### EXERCISE REQUIREMENTS
Start at the first line of the material. Repeat each line exactly through the one containing "J3 pin 2: VOL -> GND", then stop.

### DATA

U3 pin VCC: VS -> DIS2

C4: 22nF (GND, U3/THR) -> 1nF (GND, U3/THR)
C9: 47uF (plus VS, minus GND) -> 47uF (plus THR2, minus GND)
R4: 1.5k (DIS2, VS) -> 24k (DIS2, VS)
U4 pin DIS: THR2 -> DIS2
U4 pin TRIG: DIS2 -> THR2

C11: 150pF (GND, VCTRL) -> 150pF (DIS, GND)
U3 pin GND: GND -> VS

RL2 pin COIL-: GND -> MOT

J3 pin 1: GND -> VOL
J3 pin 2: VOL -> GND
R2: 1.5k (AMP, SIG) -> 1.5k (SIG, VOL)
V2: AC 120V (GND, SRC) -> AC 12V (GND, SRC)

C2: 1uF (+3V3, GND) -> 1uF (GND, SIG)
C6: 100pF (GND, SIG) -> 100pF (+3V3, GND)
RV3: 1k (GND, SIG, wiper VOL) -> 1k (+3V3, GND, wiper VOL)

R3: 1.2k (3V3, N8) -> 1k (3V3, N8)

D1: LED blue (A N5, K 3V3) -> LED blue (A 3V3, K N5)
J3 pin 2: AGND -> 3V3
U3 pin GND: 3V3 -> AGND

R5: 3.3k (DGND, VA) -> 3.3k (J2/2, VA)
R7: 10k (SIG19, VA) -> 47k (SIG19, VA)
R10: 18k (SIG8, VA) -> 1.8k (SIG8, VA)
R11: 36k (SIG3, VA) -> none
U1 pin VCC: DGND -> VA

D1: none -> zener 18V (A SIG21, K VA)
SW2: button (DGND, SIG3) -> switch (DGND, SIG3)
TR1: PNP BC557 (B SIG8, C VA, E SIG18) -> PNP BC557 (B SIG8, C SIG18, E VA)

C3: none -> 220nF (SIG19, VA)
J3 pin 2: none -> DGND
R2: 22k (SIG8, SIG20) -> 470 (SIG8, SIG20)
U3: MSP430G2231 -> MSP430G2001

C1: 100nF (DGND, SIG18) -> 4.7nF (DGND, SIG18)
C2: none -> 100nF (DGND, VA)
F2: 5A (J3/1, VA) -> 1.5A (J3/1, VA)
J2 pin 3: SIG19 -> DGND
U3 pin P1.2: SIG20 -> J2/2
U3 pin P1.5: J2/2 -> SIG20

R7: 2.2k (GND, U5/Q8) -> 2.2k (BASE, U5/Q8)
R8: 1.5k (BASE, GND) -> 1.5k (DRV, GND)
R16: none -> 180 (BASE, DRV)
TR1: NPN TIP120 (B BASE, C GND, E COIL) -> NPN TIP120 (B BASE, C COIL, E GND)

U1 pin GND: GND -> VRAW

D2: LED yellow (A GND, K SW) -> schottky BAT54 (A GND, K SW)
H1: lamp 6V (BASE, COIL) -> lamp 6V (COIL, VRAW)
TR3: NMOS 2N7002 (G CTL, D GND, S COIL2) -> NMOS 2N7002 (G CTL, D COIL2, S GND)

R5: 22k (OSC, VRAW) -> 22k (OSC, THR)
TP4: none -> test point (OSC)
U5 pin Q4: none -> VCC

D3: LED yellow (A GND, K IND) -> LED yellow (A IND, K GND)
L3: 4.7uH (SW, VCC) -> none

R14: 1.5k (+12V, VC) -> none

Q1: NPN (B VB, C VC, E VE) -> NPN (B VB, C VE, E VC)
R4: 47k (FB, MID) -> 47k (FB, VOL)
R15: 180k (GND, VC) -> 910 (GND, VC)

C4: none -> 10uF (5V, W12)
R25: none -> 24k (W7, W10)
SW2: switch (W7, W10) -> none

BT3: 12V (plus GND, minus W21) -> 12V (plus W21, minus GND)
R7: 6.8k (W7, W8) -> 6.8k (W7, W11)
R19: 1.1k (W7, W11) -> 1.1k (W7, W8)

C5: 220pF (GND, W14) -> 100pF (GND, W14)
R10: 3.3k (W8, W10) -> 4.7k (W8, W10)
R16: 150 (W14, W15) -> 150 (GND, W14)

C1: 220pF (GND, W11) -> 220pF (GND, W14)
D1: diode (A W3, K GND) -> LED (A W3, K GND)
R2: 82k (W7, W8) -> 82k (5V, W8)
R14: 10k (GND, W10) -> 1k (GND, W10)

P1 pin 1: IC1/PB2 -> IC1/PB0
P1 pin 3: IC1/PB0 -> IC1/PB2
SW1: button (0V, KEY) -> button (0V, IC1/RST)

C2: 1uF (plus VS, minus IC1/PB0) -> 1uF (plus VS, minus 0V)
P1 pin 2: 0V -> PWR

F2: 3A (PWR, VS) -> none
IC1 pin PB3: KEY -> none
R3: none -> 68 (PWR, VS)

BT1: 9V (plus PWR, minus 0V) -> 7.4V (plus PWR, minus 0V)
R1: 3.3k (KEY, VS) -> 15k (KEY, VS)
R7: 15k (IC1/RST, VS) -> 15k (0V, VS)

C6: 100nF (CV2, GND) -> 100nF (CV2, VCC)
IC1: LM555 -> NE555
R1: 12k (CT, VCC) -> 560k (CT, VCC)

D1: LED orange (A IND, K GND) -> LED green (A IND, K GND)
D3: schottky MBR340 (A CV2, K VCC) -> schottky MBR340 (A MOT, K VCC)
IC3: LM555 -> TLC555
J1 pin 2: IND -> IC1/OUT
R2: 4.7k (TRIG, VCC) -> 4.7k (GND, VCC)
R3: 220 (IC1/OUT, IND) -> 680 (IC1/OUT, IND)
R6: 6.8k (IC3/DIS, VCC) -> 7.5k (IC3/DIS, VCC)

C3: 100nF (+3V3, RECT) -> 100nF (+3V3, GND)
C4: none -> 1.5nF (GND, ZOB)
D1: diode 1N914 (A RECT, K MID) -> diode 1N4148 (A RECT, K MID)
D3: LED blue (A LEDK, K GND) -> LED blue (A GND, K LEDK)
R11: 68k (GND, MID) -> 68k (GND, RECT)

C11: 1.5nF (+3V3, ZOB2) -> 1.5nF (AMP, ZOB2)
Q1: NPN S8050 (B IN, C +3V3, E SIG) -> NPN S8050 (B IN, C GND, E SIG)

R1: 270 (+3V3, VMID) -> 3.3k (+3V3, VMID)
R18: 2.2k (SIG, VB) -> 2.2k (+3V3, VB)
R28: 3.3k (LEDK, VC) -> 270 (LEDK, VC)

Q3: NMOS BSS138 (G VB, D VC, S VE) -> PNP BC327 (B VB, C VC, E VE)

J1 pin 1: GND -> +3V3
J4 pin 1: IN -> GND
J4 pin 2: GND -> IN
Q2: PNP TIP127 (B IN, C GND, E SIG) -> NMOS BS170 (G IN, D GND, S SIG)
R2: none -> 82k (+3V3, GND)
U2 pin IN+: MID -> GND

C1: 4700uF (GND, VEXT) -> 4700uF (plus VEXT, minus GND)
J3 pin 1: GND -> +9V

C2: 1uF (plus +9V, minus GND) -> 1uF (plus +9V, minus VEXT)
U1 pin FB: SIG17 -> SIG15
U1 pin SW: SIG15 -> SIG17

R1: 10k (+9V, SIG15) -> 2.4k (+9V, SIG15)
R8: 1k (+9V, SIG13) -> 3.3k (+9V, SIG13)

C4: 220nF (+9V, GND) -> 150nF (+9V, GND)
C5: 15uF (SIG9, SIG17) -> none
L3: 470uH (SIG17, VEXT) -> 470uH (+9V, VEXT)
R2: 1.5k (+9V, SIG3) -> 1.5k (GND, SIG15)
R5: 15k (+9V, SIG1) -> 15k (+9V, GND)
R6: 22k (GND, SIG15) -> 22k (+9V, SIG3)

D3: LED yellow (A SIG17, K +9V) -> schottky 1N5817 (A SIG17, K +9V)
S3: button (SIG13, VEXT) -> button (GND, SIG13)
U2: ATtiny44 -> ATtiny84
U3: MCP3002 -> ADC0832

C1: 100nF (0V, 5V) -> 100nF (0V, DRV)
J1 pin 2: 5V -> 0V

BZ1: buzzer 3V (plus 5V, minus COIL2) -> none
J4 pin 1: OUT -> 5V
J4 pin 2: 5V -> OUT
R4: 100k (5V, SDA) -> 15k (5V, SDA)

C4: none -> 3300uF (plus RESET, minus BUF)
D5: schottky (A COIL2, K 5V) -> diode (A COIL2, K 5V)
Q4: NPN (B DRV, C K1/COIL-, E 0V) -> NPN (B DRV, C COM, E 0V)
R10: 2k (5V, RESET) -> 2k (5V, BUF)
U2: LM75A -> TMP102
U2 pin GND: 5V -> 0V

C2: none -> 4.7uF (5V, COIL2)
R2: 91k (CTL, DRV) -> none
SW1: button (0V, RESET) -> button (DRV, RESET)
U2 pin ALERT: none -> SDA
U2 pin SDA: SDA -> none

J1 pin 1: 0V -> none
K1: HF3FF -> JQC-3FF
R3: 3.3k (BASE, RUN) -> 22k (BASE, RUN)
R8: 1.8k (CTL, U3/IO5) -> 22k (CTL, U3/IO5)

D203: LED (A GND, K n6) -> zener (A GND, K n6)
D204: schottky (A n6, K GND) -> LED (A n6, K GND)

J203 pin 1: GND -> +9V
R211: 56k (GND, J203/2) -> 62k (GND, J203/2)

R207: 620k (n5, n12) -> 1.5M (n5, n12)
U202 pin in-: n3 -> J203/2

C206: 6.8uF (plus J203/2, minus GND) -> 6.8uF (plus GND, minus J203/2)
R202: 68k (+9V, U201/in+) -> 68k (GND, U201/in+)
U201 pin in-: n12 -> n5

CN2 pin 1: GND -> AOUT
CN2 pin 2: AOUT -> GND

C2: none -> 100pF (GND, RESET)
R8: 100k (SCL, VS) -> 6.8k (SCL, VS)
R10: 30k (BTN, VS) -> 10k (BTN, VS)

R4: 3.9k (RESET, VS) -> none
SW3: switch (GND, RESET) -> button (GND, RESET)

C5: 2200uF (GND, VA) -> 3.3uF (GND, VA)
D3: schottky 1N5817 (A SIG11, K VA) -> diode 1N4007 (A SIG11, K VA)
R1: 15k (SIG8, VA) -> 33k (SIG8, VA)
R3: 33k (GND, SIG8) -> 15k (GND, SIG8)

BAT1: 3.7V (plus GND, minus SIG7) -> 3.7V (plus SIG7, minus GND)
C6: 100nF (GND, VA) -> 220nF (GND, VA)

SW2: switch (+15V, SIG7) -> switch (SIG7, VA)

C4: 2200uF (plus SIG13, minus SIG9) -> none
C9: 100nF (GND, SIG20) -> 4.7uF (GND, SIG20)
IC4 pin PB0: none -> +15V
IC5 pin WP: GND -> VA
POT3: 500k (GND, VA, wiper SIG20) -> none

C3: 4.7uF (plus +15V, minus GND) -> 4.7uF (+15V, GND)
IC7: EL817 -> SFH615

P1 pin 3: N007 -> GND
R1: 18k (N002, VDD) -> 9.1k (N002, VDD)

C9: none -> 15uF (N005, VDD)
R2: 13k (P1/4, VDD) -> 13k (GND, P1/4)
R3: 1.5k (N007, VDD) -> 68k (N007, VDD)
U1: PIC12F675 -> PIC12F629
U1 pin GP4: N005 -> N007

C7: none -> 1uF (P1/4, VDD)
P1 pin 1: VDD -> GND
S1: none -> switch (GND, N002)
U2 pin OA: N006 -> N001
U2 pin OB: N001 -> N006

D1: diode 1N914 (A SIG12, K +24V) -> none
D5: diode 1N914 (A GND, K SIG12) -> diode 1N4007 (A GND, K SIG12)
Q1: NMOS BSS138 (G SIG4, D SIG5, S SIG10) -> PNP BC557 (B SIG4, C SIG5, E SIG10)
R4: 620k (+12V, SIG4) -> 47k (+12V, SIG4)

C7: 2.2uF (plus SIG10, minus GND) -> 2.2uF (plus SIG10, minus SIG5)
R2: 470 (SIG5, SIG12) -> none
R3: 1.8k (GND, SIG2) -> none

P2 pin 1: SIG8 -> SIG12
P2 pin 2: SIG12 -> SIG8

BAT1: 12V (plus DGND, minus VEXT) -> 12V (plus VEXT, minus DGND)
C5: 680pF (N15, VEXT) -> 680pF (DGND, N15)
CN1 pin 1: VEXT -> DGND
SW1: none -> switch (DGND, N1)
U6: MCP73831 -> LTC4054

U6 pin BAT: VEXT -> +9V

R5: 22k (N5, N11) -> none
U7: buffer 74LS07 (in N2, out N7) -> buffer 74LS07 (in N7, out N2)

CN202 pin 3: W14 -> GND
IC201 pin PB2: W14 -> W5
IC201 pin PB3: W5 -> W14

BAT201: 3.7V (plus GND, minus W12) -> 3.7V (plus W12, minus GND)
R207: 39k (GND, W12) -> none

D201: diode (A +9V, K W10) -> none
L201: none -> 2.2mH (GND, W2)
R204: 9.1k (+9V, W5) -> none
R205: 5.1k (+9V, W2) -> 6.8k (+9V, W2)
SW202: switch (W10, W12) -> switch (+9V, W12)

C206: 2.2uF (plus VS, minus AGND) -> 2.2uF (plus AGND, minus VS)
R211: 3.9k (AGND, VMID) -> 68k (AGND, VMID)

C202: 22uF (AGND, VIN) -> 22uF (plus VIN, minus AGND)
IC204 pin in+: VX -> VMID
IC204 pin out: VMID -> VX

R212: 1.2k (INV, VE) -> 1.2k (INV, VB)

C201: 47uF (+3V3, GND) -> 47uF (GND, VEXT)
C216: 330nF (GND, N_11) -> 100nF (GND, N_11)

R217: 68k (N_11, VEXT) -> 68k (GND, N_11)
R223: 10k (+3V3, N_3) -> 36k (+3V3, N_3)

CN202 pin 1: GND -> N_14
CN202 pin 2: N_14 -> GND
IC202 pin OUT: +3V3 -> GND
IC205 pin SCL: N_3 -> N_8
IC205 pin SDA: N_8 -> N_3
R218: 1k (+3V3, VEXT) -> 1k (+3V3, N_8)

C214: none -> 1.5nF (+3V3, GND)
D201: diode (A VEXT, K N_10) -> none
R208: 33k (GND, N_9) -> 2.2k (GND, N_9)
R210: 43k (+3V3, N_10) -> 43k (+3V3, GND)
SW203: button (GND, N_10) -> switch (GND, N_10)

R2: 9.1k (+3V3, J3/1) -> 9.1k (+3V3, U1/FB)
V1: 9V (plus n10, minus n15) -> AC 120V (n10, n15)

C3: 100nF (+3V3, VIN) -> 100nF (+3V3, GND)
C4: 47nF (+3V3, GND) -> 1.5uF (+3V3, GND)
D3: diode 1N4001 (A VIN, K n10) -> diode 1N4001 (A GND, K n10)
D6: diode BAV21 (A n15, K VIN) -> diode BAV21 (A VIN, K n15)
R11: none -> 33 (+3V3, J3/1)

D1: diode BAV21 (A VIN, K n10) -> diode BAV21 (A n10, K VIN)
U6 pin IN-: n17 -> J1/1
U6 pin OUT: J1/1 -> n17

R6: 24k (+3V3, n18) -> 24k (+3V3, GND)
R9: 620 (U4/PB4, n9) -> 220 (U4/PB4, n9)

### TASK RESPONSE
U3 pin VCC: VS -> DIS2

C4: 22nF (GND, U3/THR) -> 1nF (GND, U3/THR)
C9: 47uF (plus VS, minus GND) -> 47uF (plus THR2, minus GND)
R4: 1.5k (DIS2, VS) -> 24k (DIS2, VS)
U4 pin DIS: THR2 -> DIS2
U4 pin TRIG: DIS2 -> THR2

C11: 150pF (GND, VCTRL) -> 150pF (DIS, GND)
U3 pin GND: GND -> VS

RL2 pin COIL-: GND -> MOT

J3 pin 1: GND -> VOL
J3 pin 2: VOL -> GND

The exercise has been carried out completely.